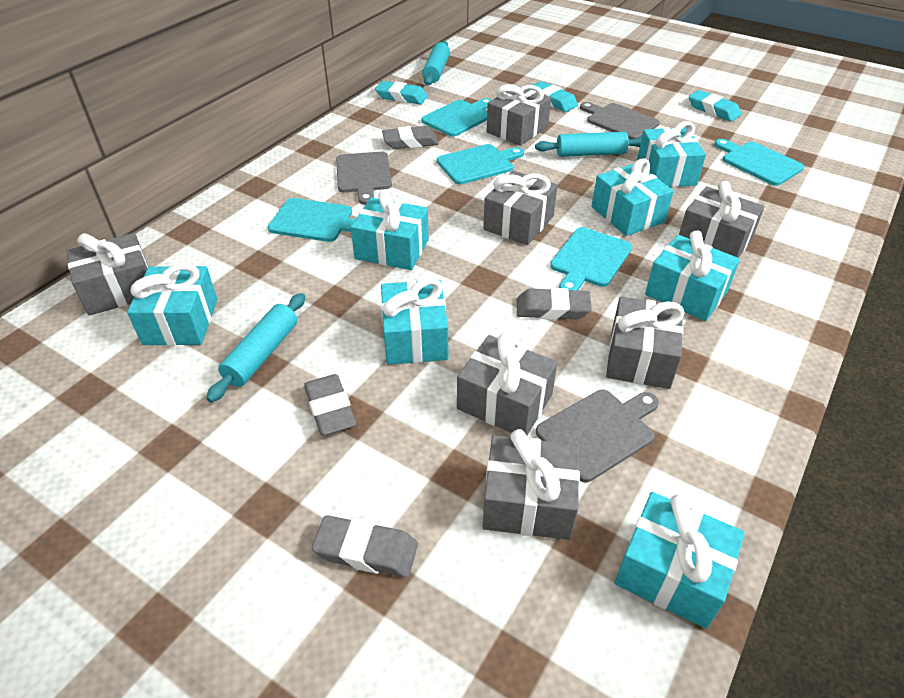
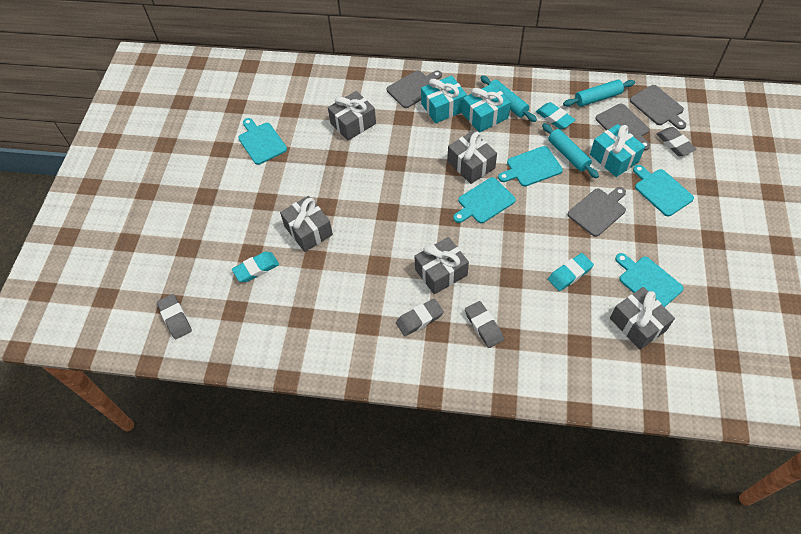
grey cutting board: 3 -> 4
grey gift: 7 -> 5
turquoise gift: 7 -> 3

**What needs to be done:** Although the material contains pictures, only the lines are to be written out, exactly as they stand.

**Completed exercise:**
grey cutting board: 3 -> 4
grey gift: 7 -> 5
turquoise gift: 7 -> 3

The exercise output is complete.